─── Records
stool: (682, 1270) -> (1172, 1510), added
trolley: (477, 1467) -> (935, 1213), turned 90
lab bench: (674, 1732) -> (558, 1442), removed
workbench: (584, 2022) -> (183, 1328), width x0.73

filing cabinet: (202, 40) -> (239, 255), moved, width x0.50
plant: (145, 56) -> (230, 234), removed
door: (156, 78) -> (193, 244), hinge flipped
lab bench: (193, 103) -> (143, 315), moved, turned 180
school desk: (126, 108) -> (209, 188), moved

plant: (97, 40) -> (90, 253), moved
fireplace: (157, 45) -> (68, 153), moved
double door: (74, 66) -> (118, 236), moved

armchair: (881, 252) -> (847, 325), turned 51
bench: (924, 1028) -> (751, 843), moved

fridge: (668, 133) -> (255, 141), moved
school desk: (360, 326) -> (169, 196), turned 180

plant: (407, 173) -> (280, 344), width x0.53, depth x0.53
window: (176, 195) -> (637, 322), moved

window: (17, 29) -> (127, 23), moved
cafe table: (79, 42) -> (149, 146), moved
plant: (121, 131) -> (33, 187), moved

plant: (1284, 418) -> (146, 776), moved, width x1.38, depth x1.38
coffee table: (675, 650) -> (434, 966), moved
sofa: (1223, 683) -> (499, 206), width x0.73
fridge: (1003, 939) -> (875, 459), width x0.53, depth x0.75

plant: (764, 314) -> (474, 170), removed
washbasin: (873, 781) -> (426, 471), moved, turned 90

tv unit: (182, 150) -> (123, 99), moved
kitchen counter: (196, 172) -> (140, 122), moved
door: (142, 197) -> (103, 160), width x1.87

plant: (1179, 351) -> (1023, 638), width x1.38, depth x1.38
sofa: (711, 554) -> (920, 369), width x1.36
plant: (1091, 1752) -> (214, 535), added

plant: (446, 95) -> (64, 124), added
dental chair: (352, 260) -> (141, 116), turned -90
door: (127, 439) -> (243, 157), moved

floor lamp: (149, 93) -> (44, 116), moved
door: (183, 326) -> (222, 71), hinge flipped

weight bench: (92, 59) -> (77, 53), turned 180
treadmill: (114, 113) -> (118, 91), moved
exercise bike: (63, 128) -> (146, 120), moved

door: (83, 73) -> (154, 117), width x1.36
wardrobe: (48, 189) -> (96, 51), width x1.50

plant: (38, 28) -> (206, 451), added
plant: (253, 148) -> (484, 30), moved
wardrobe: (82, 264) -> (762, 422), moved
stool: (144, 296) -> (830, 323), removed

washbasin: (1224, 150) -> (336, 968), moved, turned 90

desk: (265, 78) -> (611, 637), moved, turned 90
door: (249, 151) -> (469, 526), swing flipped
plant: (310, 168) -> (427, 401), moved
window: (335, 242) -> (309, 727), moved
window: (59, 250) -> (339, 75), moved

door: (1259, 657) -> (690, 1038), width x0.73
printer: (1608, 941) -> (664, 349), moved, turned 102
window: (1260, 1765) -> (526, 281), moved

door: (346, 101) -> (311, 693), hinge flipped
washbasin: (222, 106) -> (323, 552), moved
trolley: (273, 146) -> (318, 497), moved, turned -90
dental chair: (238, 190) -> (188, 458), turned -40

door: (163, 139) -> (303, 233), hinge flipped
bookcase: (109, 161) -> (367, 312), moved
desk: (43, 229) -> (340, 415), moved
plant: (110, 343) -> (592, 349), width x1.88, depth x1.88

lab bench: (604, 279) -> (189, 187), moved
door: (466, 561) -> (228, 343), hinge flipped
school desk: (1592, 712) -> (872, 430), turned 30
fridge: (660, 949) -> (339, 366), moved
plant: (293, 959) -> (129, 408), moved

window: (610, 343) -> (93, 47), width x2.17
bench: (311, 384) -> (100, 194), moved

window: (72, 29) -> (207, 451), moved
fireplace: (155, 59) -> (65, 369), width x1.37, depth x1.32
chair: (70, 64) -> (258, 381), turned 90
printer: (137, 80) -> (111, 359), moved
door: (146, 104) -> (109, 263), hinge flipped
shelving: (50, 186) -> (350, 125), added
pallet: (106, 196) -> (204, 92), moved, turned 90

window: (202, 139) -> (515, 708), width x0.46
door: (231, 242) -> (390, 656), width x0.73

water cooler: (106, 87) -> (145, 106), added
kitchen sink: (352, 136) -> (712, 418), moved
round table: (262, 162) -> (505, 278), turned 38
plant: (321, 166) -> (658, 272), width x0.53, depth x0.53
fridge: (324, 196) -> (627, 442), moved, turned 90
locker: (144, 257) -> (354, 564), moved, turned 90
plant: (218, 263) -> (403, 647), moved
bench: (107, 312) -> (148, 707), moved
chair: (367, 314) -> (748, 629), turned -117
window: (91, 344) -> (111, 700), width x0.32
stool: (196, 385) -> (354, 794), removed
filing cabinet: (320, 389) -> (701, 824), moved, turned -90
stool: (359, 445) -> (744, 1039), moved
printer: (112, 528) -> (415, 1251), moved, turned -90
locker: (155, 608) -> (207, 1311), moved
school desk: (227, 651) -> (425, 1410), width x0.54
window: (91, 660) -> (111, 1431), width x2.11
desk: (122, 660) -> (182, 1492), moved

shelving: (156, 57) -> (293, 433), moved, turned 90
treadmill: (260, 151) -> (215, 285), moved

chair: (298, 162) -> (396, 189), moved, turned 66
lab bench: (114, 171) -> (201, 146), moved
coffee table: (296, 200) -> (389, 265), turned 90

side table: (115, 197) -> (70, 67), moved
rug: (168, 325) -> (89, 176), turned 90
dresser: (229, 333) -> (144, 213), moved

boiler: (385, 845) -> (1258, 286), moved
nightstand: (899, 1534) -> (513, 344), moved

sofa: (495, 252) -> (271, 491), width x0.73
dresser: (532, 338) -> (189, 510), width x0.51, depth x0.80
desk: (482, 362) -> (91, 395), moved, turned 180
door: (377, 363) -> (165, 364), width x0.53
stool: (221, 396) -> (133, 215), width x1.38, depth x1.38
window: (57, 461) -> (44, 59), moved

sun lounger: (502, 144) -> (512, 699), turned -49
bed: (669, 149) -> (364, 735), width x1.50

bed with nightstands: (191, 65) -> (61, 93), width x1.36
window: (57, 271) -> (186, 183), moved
──────
Retype the data shown above so that each line matches the original.

--- Exercise output ---
stool: (682, 1270) -> (1172, 1510), added
trolley: (477, 1467) -> (935, 1213), turned 90
lab bench: (674, 1732) -> (558, 1442), removed
workbench: (584, 2022) -> (183, 1328), width x0.73

filing cabinet: (202, 40) -> (239, 255), moved, width x0.50
plant: (145, 56) -> (230, 234), removed
door: (156, 78) -> (193, 244), hinge flipped
lab bench: (193, 103) -> (143, 315), moved, turned 180
school desk: (126, 108) -> (209, 188), moved

plant: (97, 40) -> (90, 253), moved
fireplace: (157, 45) -> (68, 153), moved
double door: (74, 66) -> (118, 236), moved

armchair: (881, 252) -> (847, 325), turned 51
bench: (924, 1028) -> (751, 843), moved

fridge: (668, 133) -> (255, 141), moved
school desk: (360, 326) -> (169, 196), turned 180

plant: (407, 173) -> (280, 344), width x0.53, depth x0.53
window: (176, 195) -> (637, 322), moved

window: (17, 29) -> (127, 23), moved
cafe table: (79, 42) -> (149, 146), moved
plant: (121, 131) -> (33, 187), moved

plant: (1284, 418) -> (146, 776), moved, width x1.38, depth x1.38
coffee table: (675, 650) -> (434, 966), moved
sofa: (1223, 683) -> (499, 206), width x0.73
fridge: (1003, 939) -> (875, 459), width x0.53, depth x0.75

plant: (764, 314) -> (474, 170), removed
washbasin: (873, 781) -> (426, 471), moved, turned 90

tv unit: (182, 150) -> (123, 99), moved
kitchen counter: (196, 172) -> (140, 122), moved
door: (142, 197) -> (103, 160), width x1.87

plant: (1179, 351) -> (1023, 638), width x1.38, depth x1.38
sofa: (711, 554) -> (920, 369), width x1.36
plant: (1091, 1752) -> (214, 535), added

plant: (446, 95) -> (64, 124), added
dental chair: (352, 260) -> (141, 116), turned -90
door: (127, 439) -> (243, 157), moved

floor lamp: (149, 93) -> (44, 116), moved
door: (183, 326) -> (222, 71), hinge flipped

weight bench: (92, 59) -> (77, 53), turned 180
treadmill: (114, 113) -> (118, 91), moved
exercise bike: (63, 128) -> (146, 120), moved

door: (83, 73) -> (154, 117), width x1.36
wardrobe: (48, 189) -> (96, 51), width x1.50

plant: (38, 28) -> (206, 451), added
plant: (253, 148) -> (484, 30), moved
wardrobe: (82, 264) -> (762, 422), moved
stool: (144, 296) -> (830, 323), removed

washbasin: (1224, 150) -> (336, 968), moved, turned 90

desk: (265, 78) -> (611, 637), moved, turned 90
door: (249, 151) -> (469, 526), swing flipped
plant: (310, 168) -> (427, 401), moved
window: (335, 242) -> (309, 727), moved
window: (59, 250) -> (339, 75), moved

door: (1259, 657) -> (690, 1038), width x0.73
printer: (1608, 941) -> (664, 349), moved, turned 102
window: (1260, 1765) -> (526, 281), moved

door: (346, 101) -> (311, 693), hinge flipped
washbasin: (222, 106) -> (323, 552), moved
trolley: (273, 146) -> (318, 497), moved, turned -90
dental chair: (238, 190) -> (188, 458), turned -40

door: (163, 139) -> (303, 233), hinge flipped
bookcase: (109, 161) -> (367, 312), moved
desk: (43, 229) -> (340, 415), moved
plant: (110, 343) -> (592, 349), width x1.88, depth x1.88

lab bench: (604, 279) -> (189, 187), moved
door: (466, 561) -> (228, 343), hinge flipped
school desk: (1592, 712) -> (872, 430), turned 30
fridge: (660, 949) -> (339, 366), moved
plant: (293, 959) -> (129, 408), moved

window: (610, 343) -> (93, 47), width x2.17
bench: (311, 384) -> (100, 194), moved

window: (72, 29) -> (207, 451), moved
fireplace: (155, 59) -> (65, 369), width x1.37, depth x1.32
chair: (70, 64) -> (258, 381), turned 90
printer: (137, 80) -> (111, 359), moved
door: (146, 104) -> (109, 263), hinge flipped
shelving: (50, 186) -> (350, 125), added
pallet: (106, 196) -> (204, 92), moved, turned 90

window: (202, 139) -> (515, 708), width x0.46
door: (231, 242) -> (390, 656), width x0.73

water cooler: (106, 87) -> (145, 106), added
kitchen sink: (352, 136) -> (712, 418), moved
round table: (262, 162) -> (505, 278), turned 38
plant: (321, 166) -> (658, 272), width x0.53, depth x0.53
fridge: (324, 196) -> (627, 442), moved, turned 90
locker: (144, 257) -> (354, 564), moved, turned 90
plant: (218, 263) -> (403, 647), moved
bench: (107, 312) -> (148, 707), moved
chair: (367, 314) -> (748, 629), turned -117
window: (91, 344) -> (111, 700), width x0.32
stool: (196, 385) -> (354, 794), removed
filing cabinet: (320, 389) -> (701, 824), moved, turned -90
stool: (359, 445) -> (744, 1039), moved
printer: (112, 528) -> (415, 1251), moved, turned -90
locker: (155, 608) -> (207, 1311), moved
school desk: (227, 651) -> (425, 1410), width x0.54
window: (91, 660) -> (111, 1431), width x2.11
desk: (122, 660) -> (182, 1492), moved

shelving: (156, 57) -> (293, 433), moved, turned 90
treadmill: (260, 151) -> (215, 285), moved

chair: (298, 162) -> (396, 189), moved, turned 66
lab bench: (114, 171) -> (201, 146), moved
coffee table: (296, 200) -> (389, 265), turned 90

side table: (115, 197) -> (70, 67), moved
rug: (168, 325) -> (89, 176), turned 90
dresser: (229, 333) -> (144, 213), moved

boiler: (385, 845) -> (1258, 286), moved
nightstand: (899, 1534) -> (513, 344), moved

sofa: (495, 252) -> (271, 491), width x0.73
dresser: (532, 338) -> (189, 510), width x0.51, depth x0.80
desk: (482, 362) -> (91, 395), moved, turned 180
door: (377, 363) -> (165, 364), width x0.53
stool: (221, 396) -> (133, 215), width x1.38, depth x1.38
window: (57, 461) -> (44, 59), moved

sun lounger: (502, 144) -> (512, 699), turned -49
bed: (669, 149) -> (364, 735), width x1.50

bed with nightstands: (191, 65) -> (61, 93), width x1.36
window: (57, 271) -> (186, 183), moved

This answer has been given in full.